▶ [DATA LISTING]
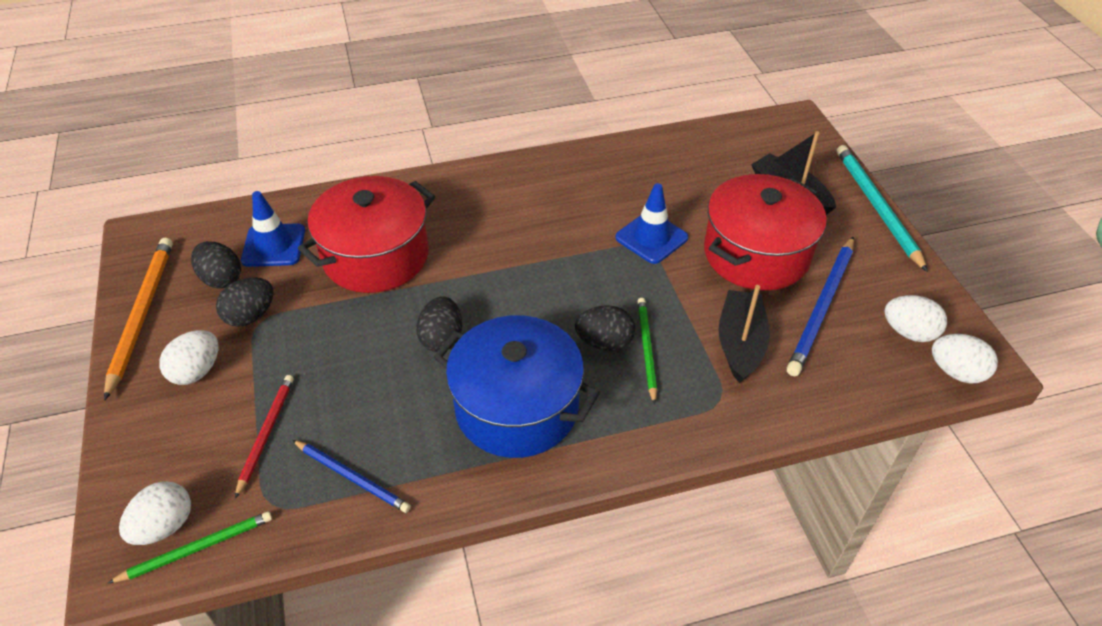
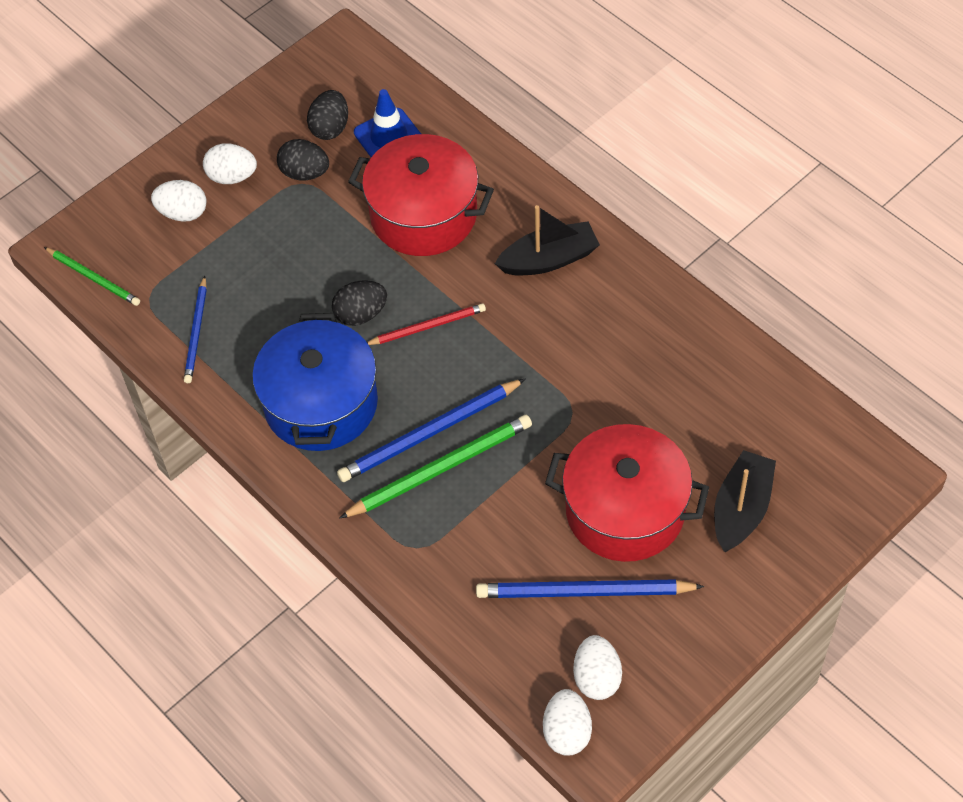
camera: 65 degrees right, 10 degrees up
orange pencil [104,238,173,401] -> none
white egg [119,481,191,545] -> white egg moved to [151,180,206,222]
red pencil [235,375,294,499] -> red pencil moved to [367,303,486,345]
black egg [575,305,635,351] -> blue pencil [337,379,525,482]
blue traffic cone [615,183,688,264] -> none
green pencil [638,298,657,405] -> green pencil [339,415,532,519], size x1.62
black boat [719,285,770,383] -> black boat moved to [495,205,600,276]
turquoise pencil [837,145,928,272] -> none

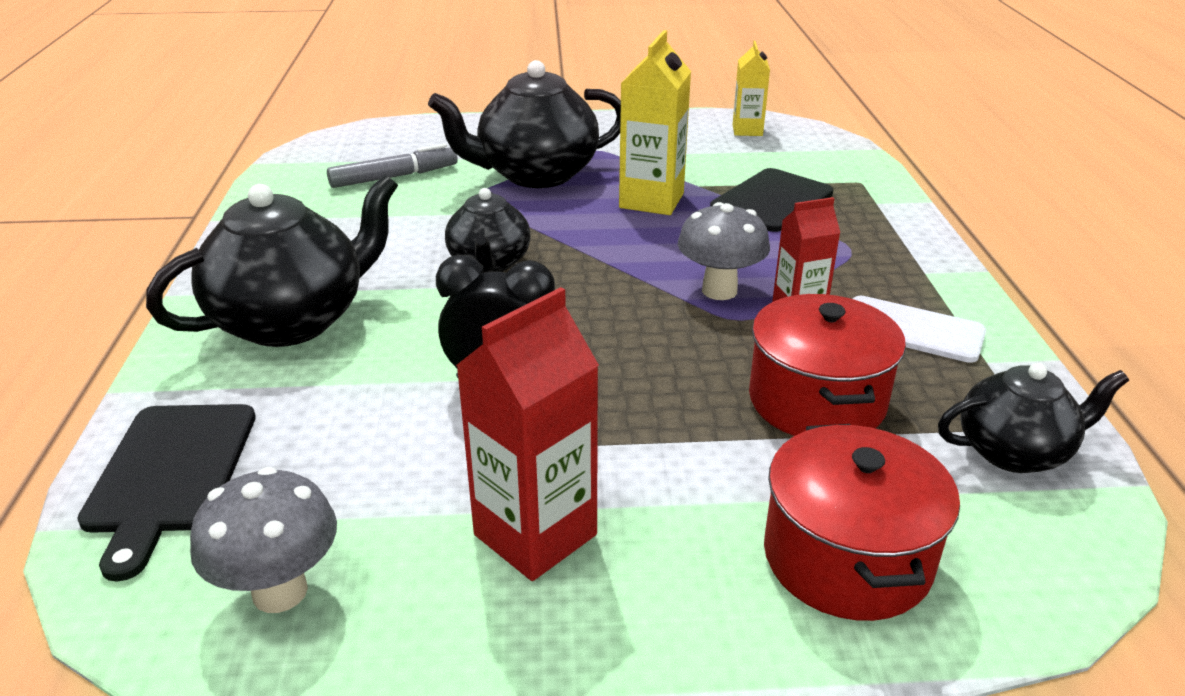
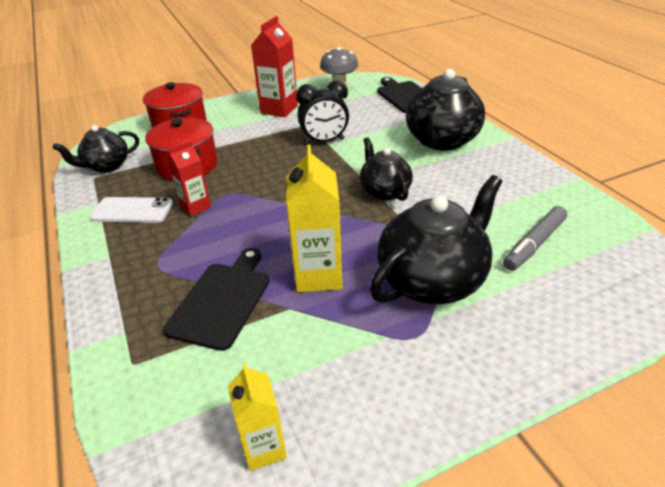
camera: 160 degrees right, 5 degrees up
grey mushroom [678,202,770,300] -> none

...

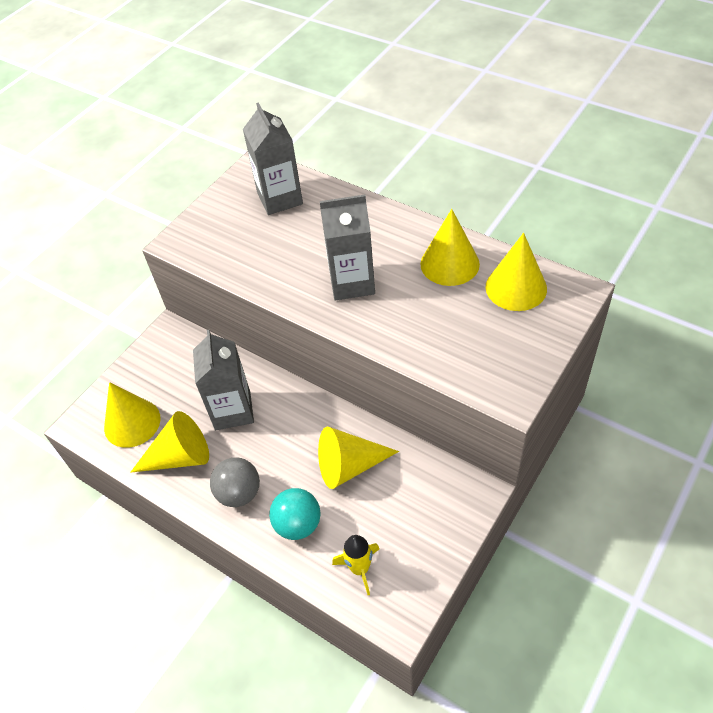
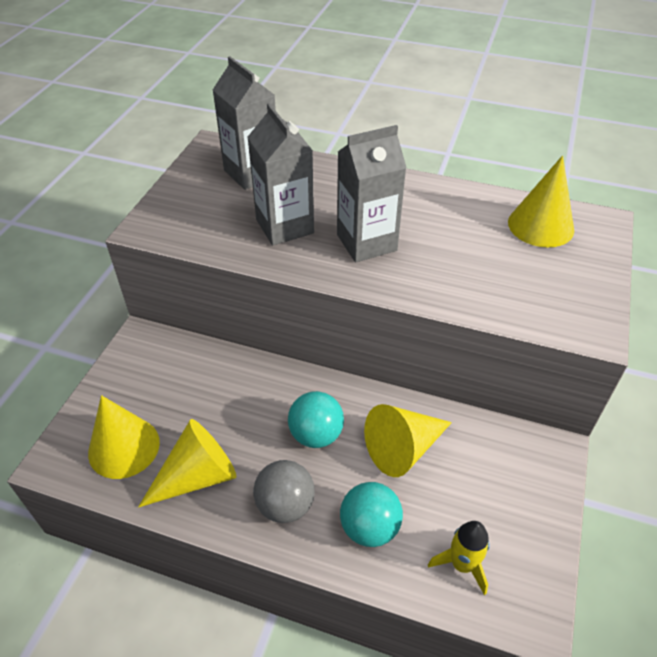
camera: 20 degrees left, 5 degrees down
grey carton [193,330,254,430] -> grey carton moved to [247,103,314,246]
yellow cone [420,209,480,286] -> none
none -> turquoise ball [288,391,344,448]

--

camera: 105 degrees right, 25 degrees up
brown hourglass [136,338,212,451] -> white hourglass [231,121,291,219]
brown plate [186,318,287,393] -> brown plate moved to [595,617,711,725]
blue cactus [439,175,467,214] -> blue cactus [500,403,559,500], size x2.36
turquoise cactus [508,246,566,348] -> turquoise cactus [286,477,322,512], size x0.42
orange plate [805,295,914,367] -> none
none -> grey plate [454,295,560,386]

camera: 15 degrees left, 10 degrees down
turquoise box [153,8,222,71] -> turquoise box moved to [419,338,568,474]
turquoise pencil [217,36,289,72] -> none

▶ [ACTION ITEM] Only those lines of the entries above that run from the line containing "turquoise box [153,8,222,71]" to the line containing "turquoise pencil [217,36,289,72] -> none", both included, should be transcribed exactly.

▶ [ANSWER BOX]
turquoise box [153,8,222,71] -> turquoise box moved to [419,338,568,474]
turquoise pencil [217,36,289,72] -> none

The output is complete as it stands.